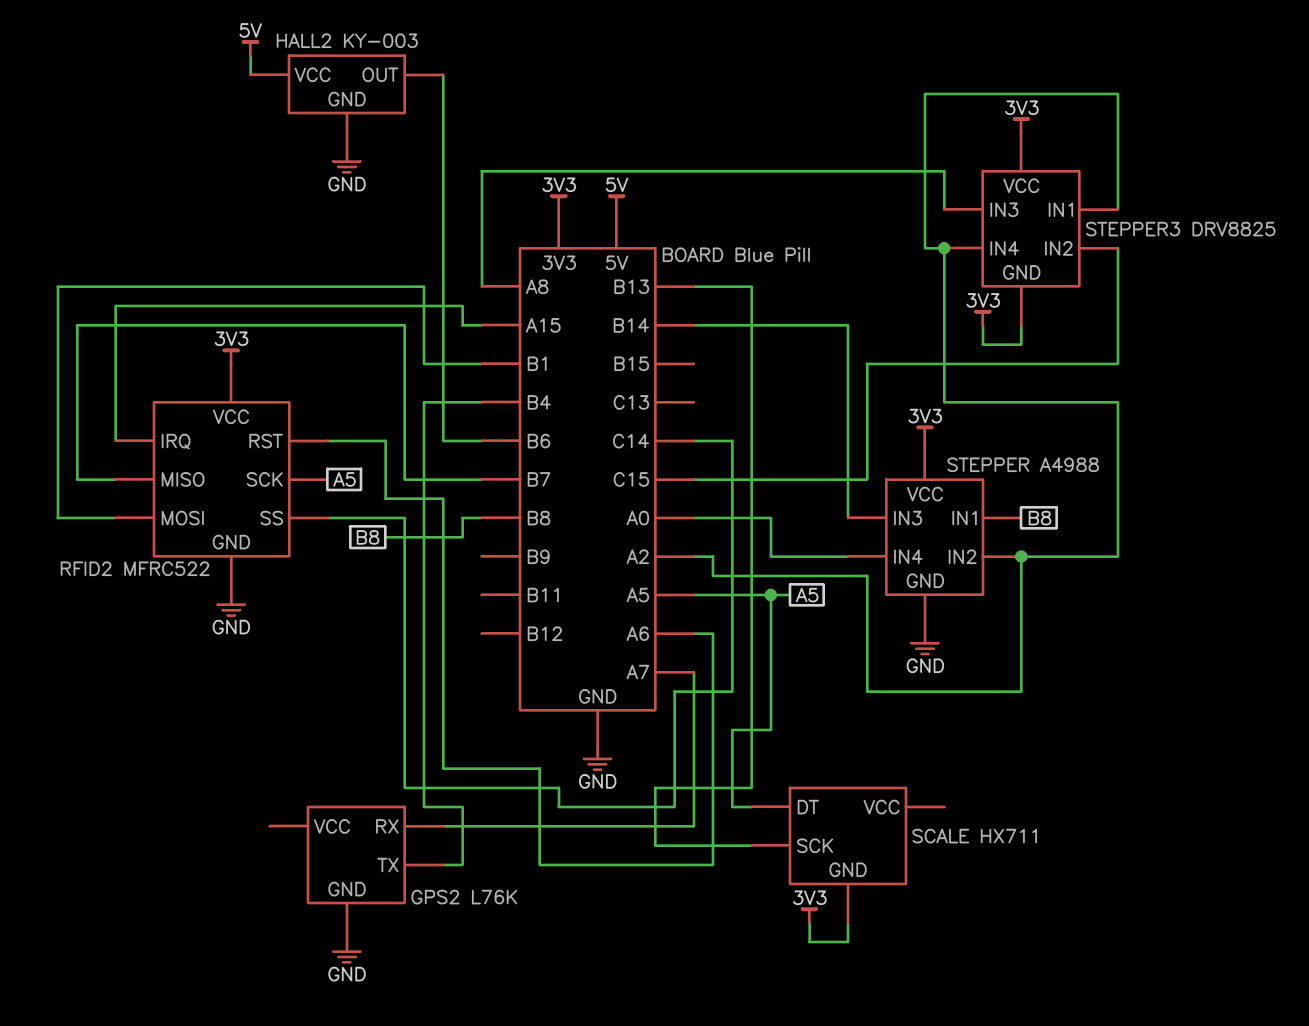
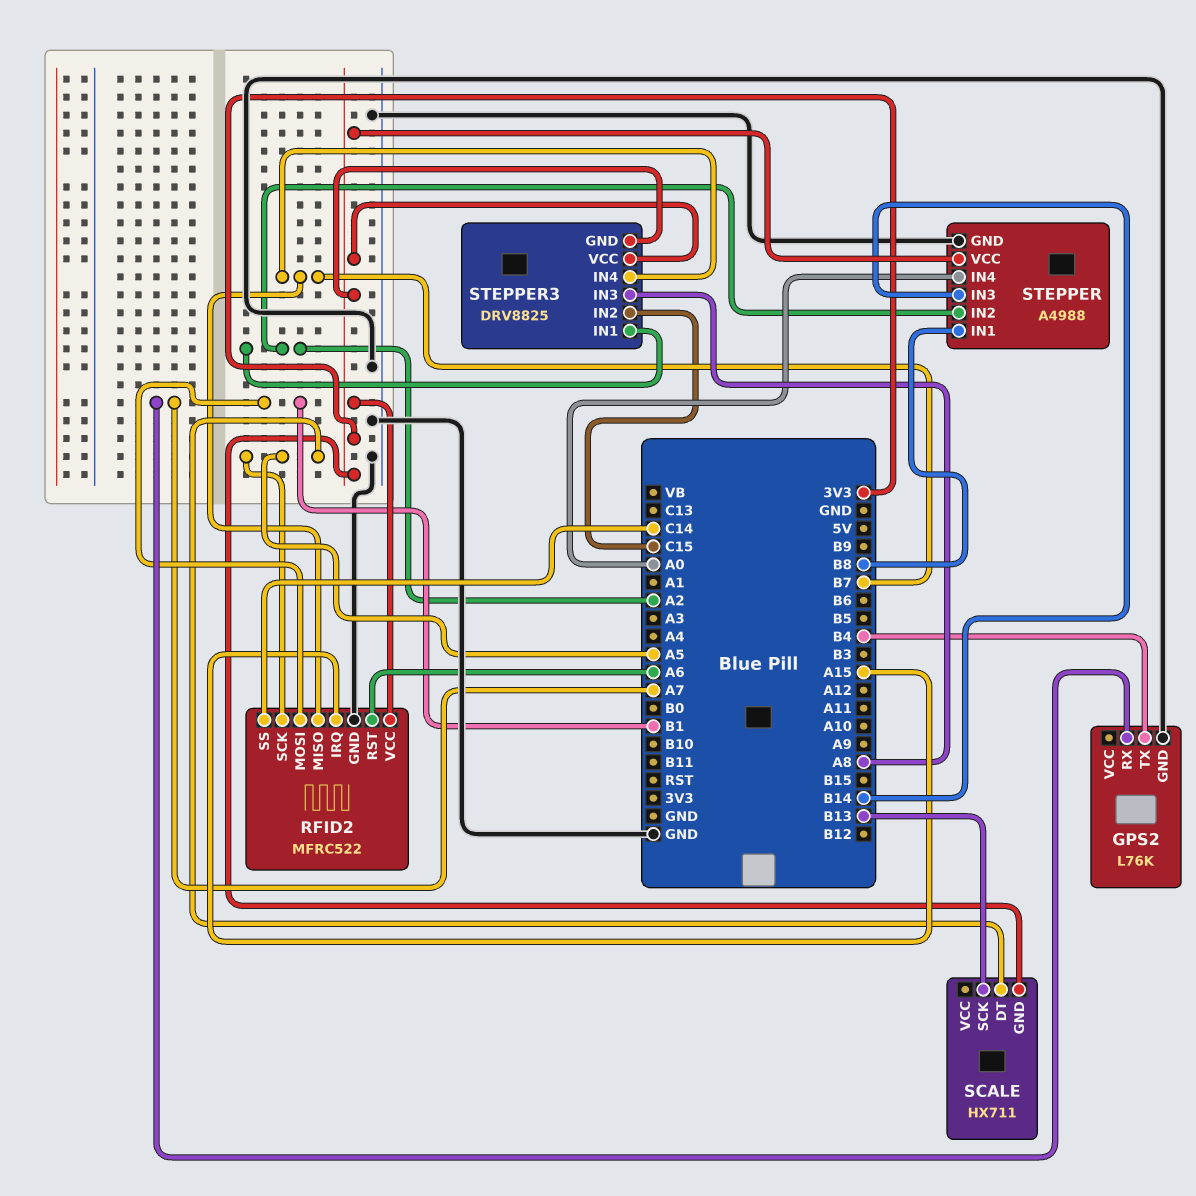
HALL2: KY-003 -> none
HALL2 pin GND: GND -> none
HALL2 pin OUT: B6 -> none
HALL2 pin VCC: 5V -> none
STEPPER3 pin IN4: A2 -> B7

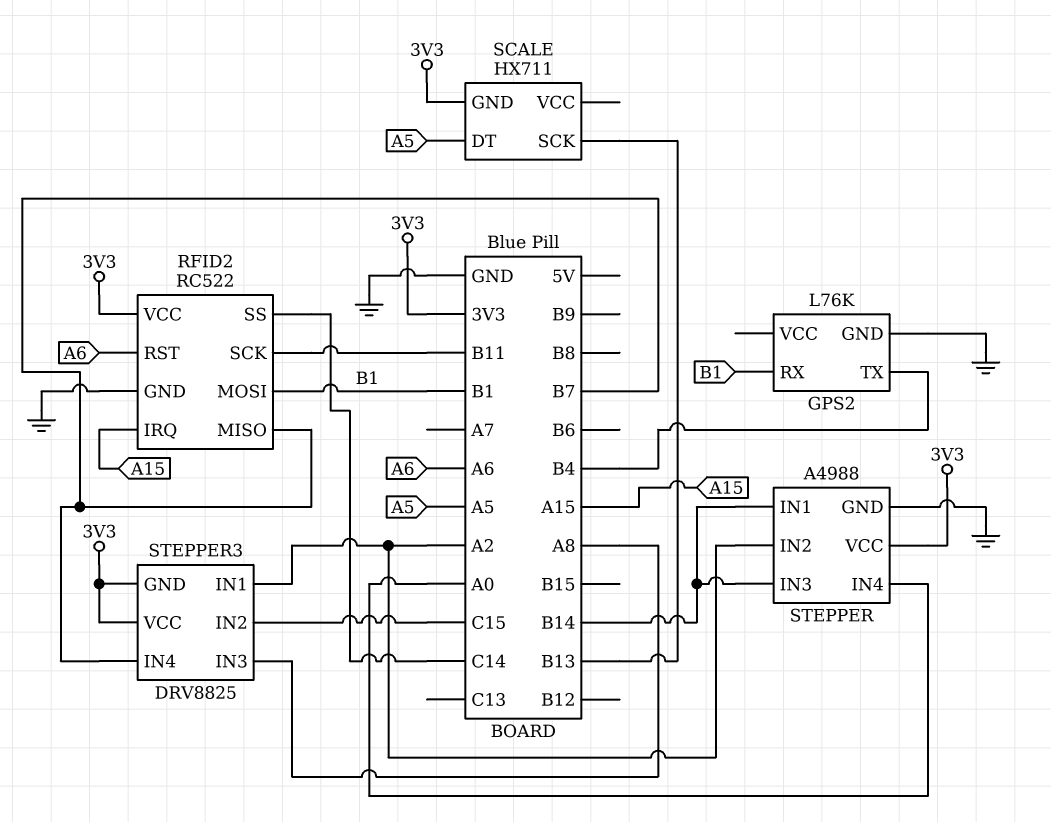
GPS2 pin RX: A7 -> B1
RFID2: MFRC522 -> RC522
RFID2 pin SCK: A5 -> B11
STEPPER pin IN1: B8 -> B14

****************************************

Exercise: Up to the line containing "GPS2 pin RX: A7 -> B1", skip everything; from that line through the last line above, return each line exactly.

Answer:
GPS2 pin RX: A7 -> B1
RFID2: MFRC522 -> RC522
RFID2 pin SCK: A5 -> B11
STEPPER pin IN1: B8 -> B14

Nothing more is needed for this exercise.